INFORMATION section start
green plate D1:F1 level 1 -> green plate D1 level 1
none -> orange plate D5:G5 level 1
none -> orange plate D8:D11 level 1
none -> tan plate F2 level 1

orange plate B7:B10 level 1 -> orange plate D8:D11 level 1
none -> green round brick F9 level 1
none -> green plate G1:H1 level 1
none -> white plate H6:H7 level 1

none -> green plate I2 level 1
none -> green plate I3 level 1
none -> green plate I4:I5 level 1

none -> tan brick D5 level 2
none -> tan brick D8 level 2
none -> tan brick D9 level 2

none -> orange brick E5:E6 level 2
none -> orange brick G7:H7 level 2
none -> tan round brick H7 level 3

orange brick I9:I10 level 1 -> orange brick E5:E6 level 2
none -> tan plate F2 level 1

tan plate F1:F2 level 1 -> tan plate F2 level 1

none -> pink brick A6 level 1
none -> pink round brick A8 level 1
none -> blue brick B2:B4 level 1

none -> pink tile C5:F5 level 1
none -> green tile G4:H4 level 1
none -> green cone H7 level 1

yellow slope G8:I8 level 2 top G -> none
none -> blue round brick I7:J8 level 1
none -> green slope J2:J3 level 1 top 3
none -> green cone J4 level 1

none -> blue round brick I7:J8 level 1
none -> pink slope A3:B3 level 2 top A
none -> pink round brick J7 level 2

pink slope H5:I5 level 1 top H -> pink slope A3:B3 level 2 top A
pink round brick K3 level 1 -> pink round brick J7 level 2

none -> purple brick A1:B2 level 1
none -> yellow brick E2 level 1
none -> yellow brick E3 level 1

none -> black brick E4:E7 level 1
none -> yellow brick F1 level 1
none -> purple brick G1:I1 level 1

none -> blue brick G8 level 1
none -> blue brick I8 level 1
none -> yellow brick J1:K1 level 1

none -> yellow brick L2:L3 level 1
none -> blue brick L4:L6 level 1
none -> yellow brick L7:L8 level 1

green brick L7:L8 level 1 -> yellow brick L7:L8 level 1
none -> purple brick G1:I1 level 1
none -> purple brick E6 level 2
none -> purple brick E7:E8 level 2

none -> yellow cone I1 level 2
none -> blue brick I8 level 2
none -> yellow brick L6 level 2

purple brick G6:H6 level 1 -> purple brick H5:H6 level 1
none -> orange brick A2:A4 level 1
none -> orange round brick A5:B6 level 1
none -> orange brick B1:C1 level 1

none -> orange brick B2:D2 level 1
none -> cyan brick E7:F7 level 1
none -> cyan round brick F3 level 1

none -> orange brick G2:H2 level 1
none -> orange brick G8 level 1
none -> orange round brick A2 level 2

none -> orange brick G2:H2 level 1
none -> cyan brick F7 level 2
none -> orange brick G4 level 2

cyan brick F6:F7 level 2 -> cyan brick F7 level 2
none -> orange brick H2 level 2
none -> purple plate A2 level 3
INFORMATION section end
=== WORK REQUEST ===
Please make an exact copy of the lines above from the line with "none -> orange plate D8:D11 level 1" through the line with "none -> pink tile C5:F5 level 1", both ends included.

=== TASK RESULT ===
none -> orange plate D8:D11 level 1
none -> tan plate F2 level 1

orange plate B7:B10 level 1 -> orange plate D8:D11 level 1
none -> green round brick F9 level 1
none -> green plate G1:H1 level 1
none -> white plate H6:H7 level 1

none -> green plate I2 level 1
none -> green plate I3 level 1
none -> green plate I4:I5 level 1

none -> tan brick D5 level 2
none -> tan brick D8 level 2
none -> tan brick D9 level 2

none -> orange brick E5:E6 level 2
none -> orange brick G7:H7 level 2
none -> tan round brick H7 level 3

orange brick I9:I10 level 1 -> orange brick E5:E6 level 2
none -> tan plate F2 level 1

tan plate F1:F2 level 1 -> tan plate F2 level 1

none -> pink brick A6 level 1
none -> pink round brick A8 level 1
none -> blue brick B2:B4 level 1

none -> pink tile C5:F5 level 1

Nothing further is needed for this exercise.